EXERCISE PROMPT => Filter the entries beneath this task, copying only the lines that hold the word "none".
─── SOURCE DATA ───
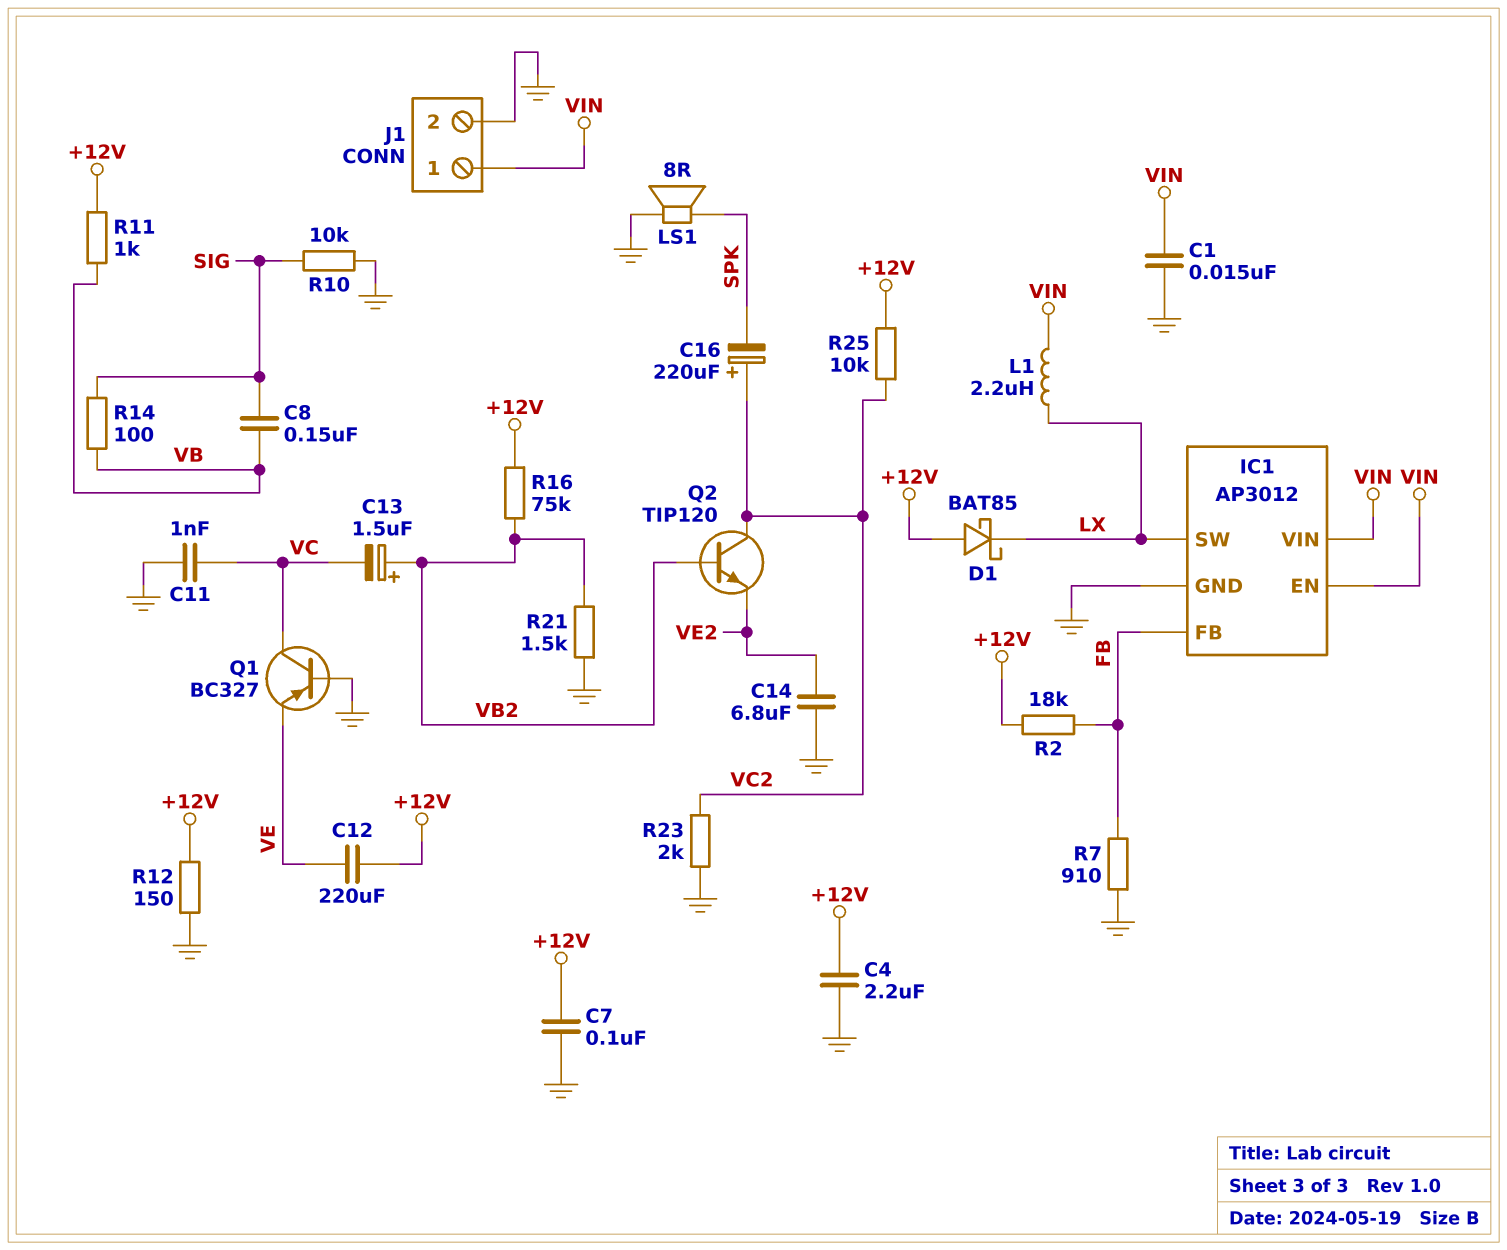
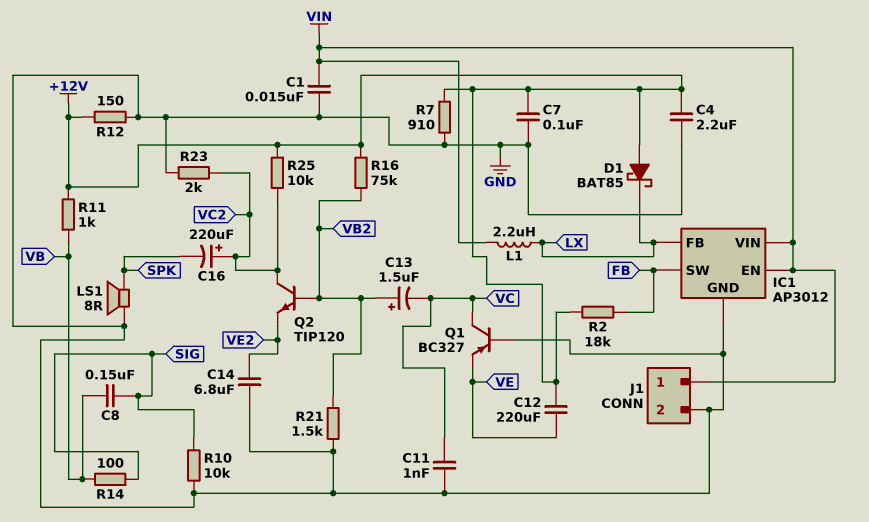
IC1 pin FB: FB -> LX
IC1 pin SW: LX -> FB
R7: 910 (FB, GND) -> 910 (+12V, GND)

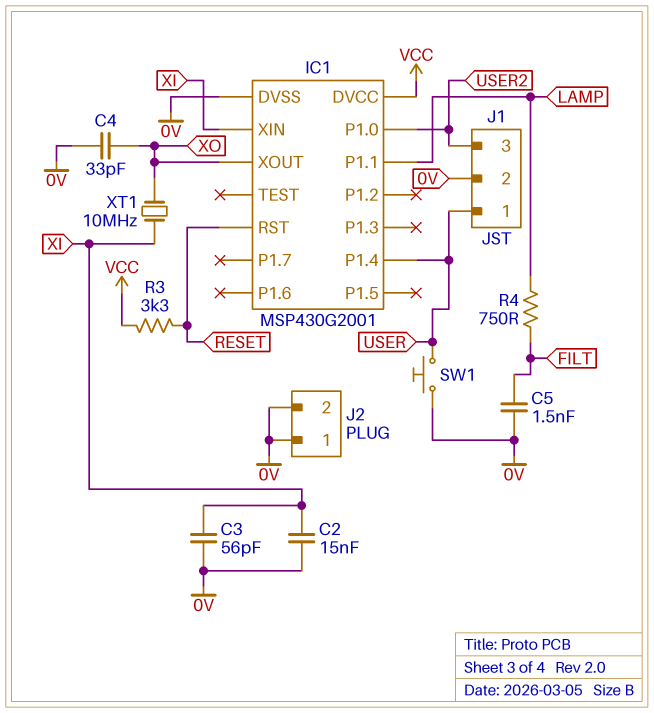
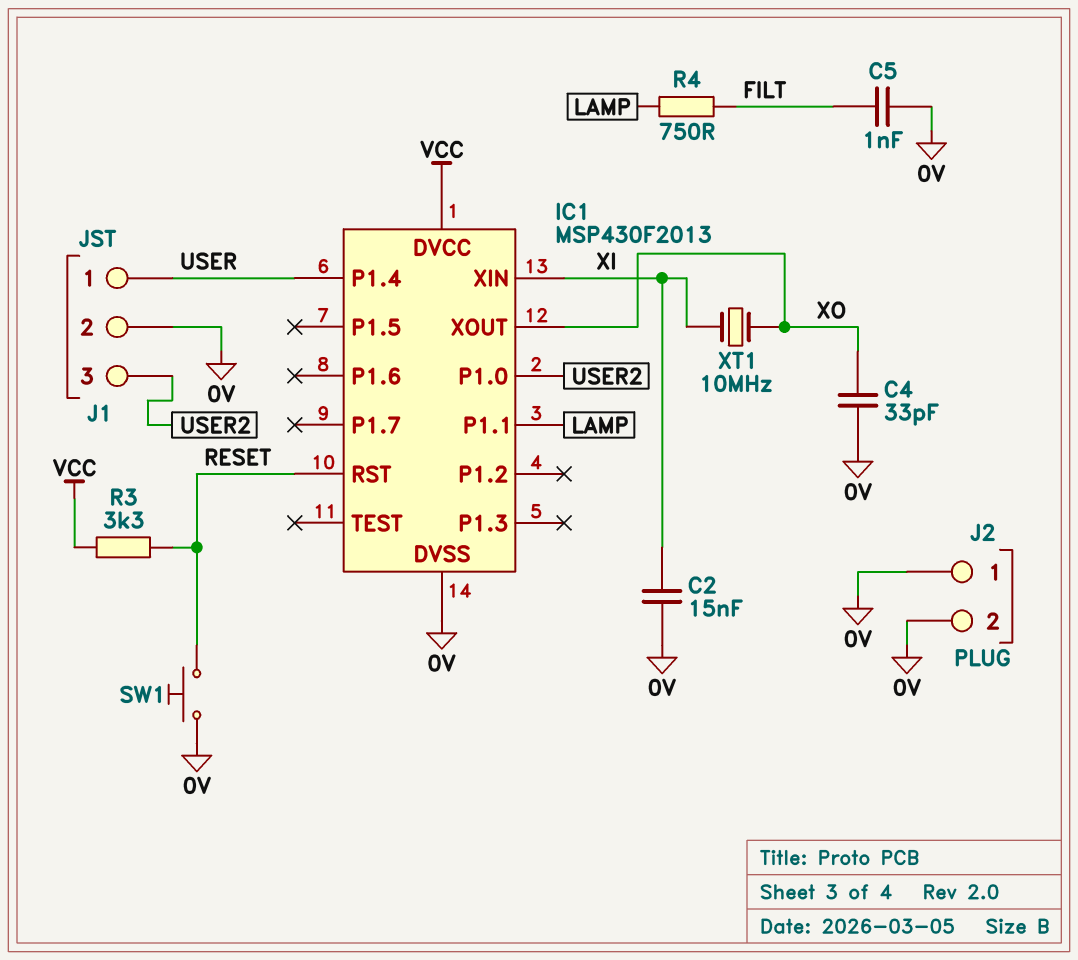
C3: 56pF (0V, XI) -> none
C5: 1.5nF (0V, FILT) -> 1nF (0V, FILT)
IC1: MSP430G2001 -> MSP430F2013
SW1: button (0V, USER) -> button (0V, RESET)

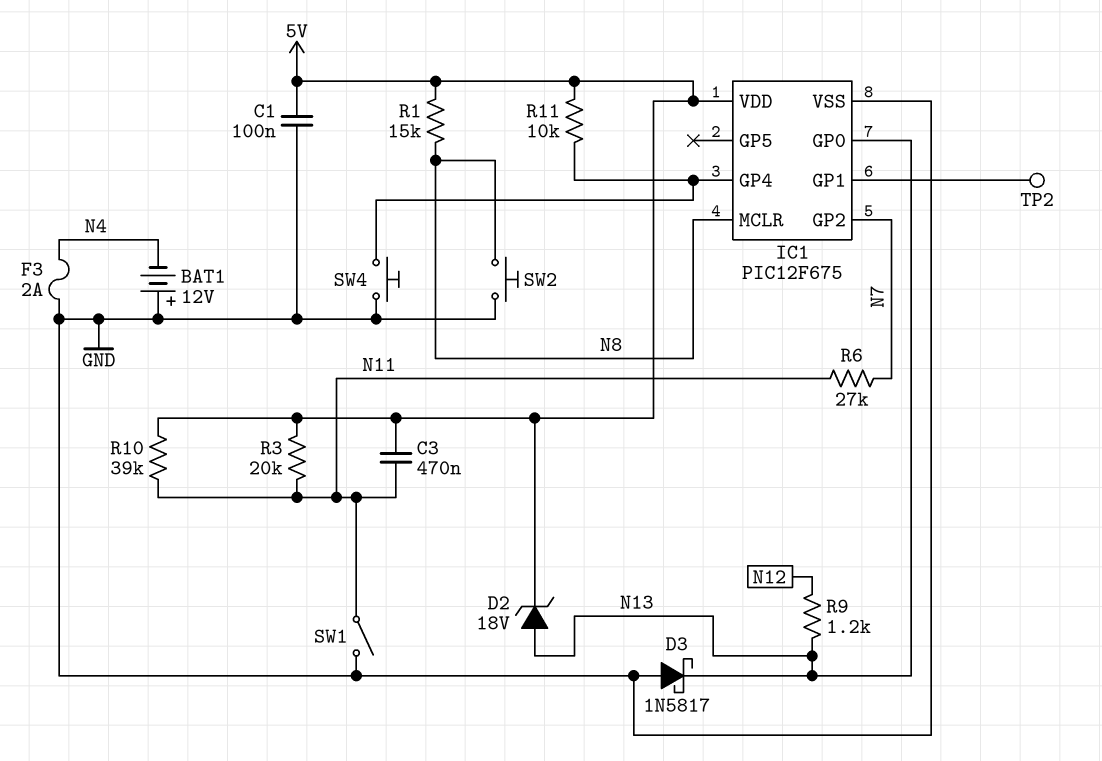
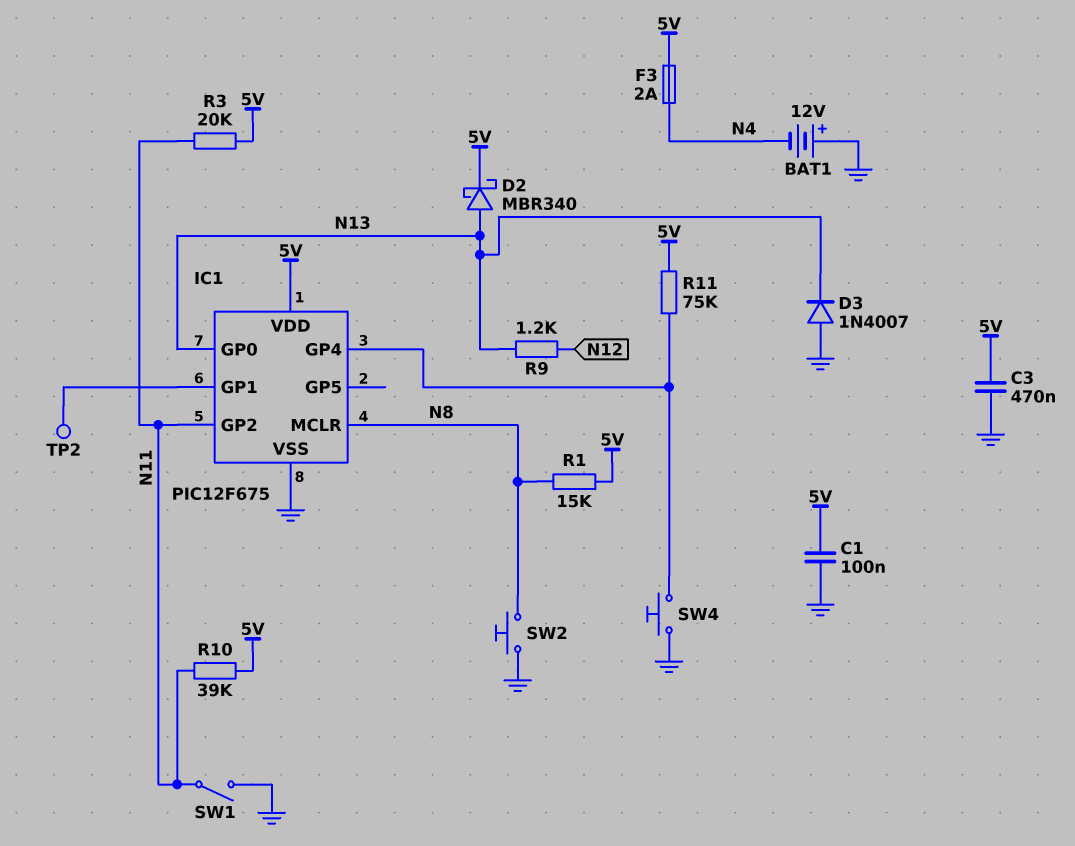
C3: 470nF (5V, N11) -> 470nF (5V, GND)
D2: zener 18V (A N13, K 5V) -> schottky MBR340 (A N13, K 5V)
D3: schottky 1N5817 (A GND, K N13) -> diode 1N4007 (A GND, K N13)
F3: 2A (GND, N4) -> 2A (5V, N4)
IC1 pin GP2: N7 -> N11
R6: 27k (N7, N11) -> none
R11: 10k (5V, IC1/GP4) -> 75k (5V, IC1/GP4)

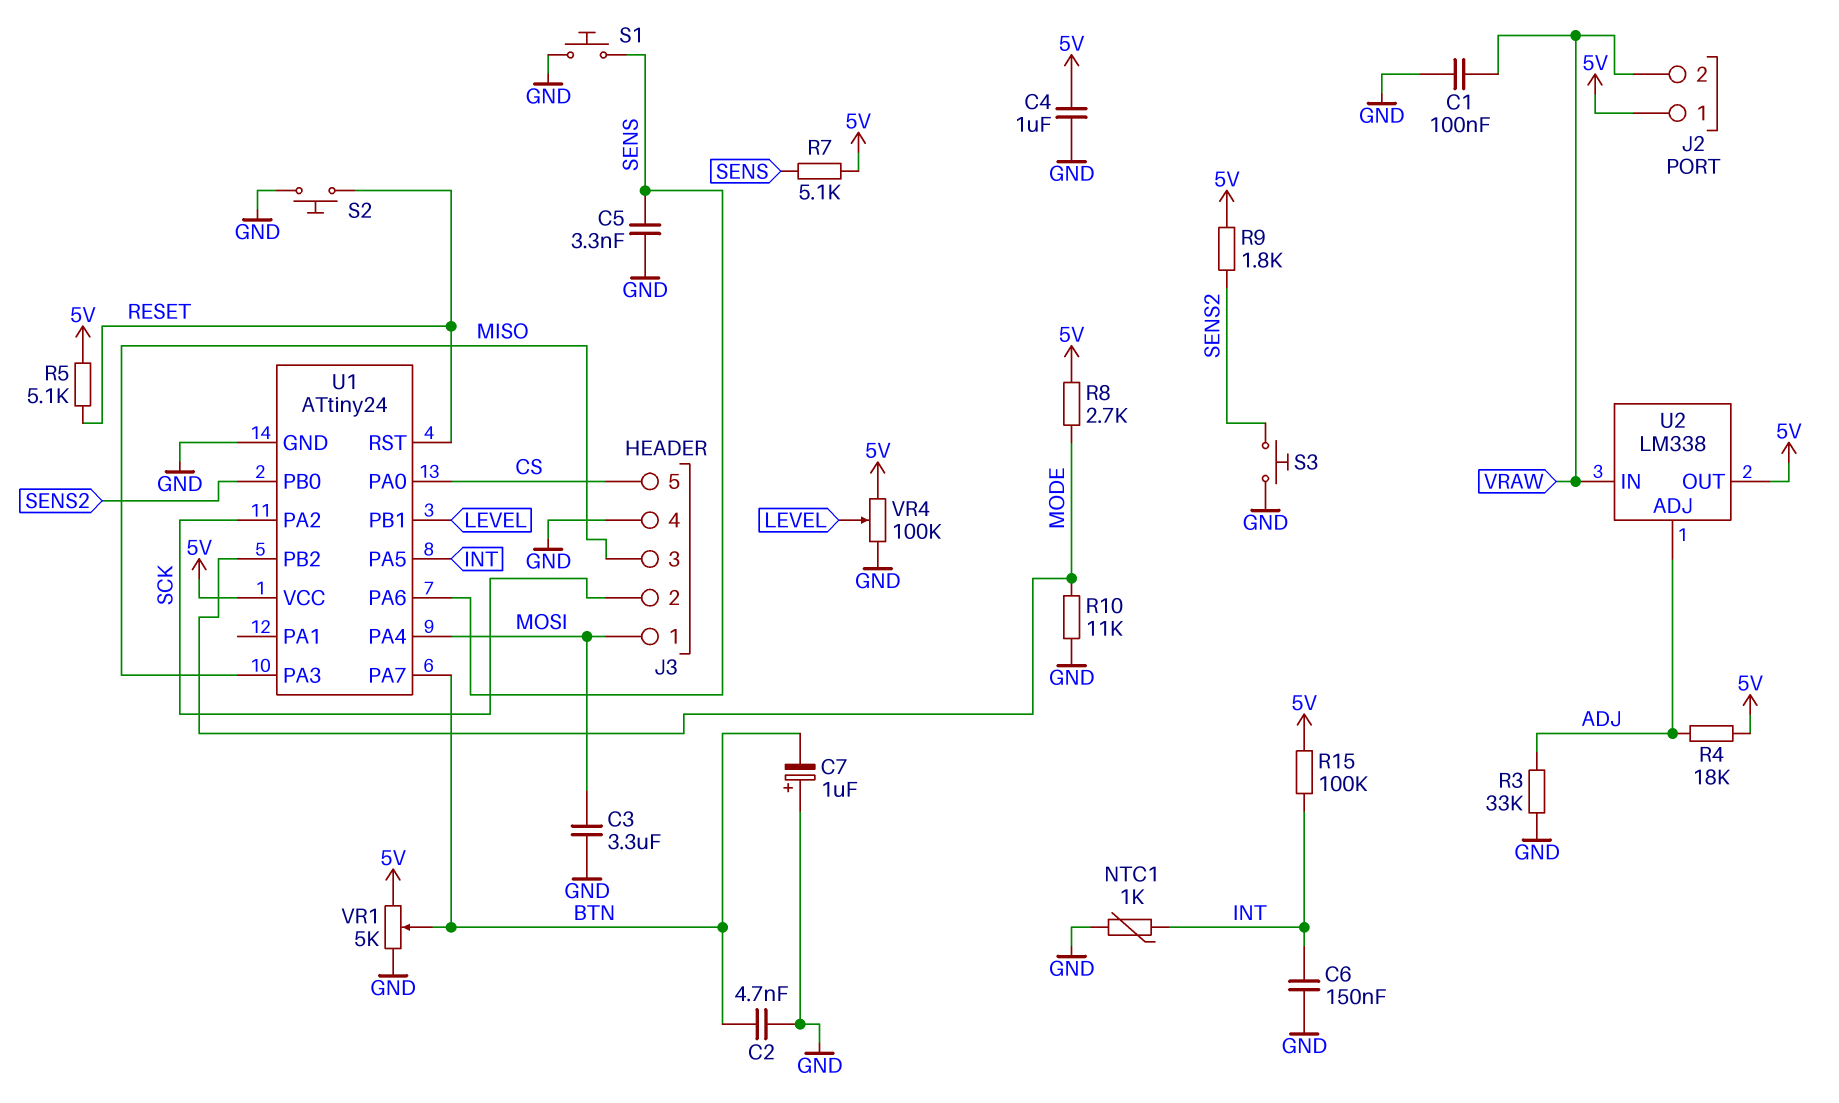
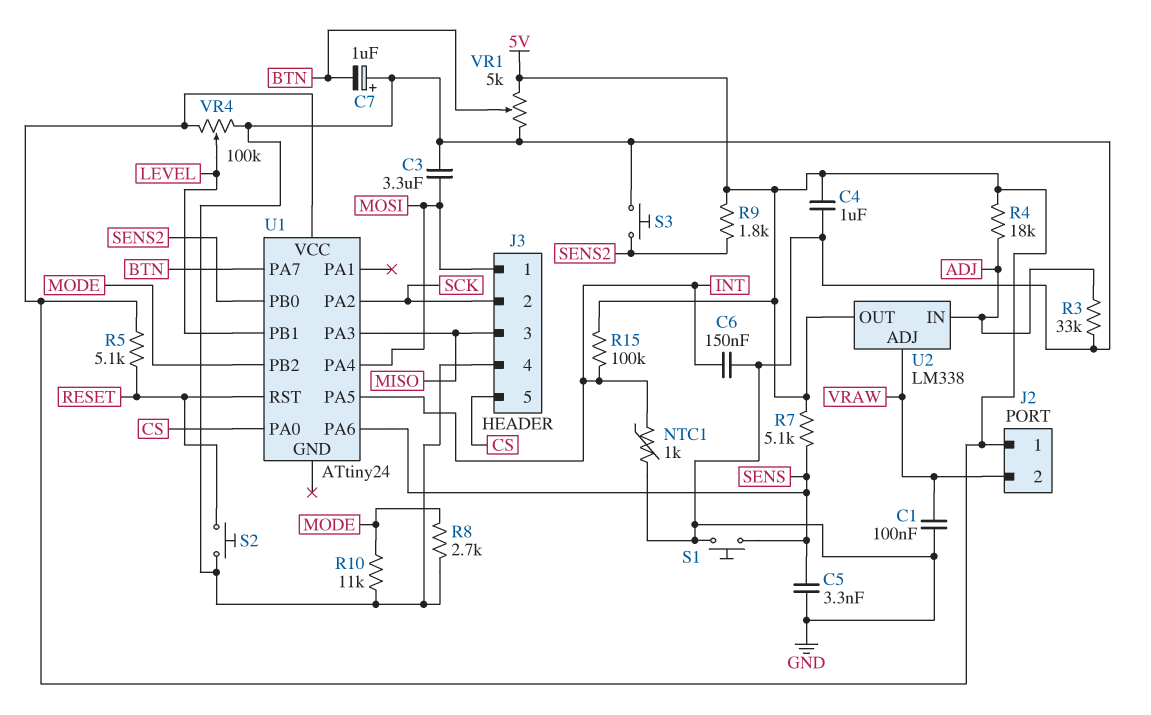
C2: 4.7nF (BTN, GND) -> none
R8: 2.7k (5V, MODE) -> 2.7k (GND, MODE)
U1 pin GND: GND -> none
U2 pin ADJ: ADJ -> VRAW
U2 pin IN: VRAW -> ADJ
───
RESPONSE =>
C3: 56pF (0V, XI) -> none
R6: 27k (N7, N11) -> none
C2: 4.7nF (BTN, GND) -> none
U1 pin GND: GND -> none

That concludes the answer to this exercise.